• _Your objective_:
Below are the records; restate word for word the lines from the first through the one containing "J1 pin 3: COM -> none", and only those.

BEGIN

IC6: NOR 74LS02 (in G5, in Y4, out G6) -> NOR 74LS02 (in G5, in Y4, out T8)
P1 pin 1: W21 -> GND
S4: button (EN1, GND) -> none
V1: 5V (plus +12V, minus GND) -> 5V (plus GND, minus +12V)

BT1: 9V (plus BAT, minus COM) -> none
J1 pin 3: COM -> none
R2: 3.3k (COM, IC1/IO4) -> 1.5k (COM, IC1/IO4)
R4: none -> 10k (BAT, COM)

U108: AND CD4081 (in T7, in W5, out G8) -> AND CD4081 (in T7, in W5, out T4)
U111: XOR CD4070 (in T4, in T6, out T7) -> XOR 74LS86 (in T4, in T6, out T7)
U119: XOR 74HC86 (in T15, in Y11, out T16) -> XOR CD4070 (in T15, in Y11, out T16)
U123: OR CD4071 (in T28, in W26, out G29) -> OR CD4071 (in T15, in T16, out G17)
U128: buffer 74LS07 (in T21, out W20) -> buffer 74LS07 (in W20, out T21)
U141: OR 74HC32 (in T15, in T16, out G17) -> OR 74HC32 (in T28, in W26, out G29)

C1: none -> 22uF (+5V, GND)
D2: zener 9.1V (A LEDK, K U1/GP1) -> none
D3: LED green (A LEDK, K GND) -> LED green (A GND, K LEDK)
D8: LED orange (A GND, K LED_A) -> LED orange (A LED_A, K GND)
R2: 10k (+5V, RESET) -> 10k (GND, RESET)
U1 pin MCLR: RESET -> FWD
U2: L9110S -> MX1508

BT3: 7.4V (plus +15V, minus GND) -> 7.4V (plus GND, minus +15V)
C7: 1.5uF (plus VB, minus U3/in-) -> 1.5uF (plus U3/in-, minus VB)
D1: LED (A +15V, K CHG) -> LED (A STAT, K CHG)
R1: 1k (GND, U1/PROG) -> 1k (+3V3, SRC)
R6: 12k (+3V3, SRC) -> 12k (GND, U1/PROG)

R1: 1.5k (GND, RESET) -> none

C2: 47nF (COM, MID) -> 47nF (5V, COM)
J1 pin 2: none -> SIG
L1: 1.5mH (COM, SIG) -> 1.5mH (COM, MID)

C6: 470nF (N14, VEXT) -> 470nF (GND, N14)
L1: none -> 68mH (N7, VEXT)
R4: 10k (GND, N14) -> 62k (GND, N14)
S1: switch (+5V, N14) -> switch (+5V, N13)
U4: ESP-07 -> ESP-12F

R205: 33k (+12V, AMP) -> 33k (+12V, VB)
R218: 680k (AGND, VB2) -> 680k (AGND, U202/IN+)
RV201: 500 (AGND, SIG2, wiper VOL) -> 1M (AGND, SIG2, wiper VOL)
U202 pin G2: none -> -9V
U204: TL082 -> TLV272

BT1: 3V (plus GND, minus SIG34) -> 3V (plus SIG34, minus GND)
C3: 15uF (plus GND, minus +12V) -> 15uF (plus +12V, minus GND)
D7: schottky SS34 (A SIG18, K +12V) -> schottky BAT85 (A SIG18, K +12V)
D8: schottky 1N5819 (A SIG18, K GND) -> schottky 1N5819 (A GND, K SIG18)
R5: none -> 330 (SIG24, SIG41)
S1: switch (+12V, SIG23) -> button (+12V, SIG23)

END

• _Result for this exercise_:
IC6: NOR 74LS02 (in G5, in Y4, out G6) -> NOR 74LS02 (in G5, in Y4, out T8)
P1 pin 1: W21 -> GND
S4: button (EN1, GND) -> none
V1: 5V (plus +12V, minus GND) -> 5V (plus GND, minus +12V)

BT1: 9V (plus BAT, minus COM) -> none
J1 pin 3: COM -> none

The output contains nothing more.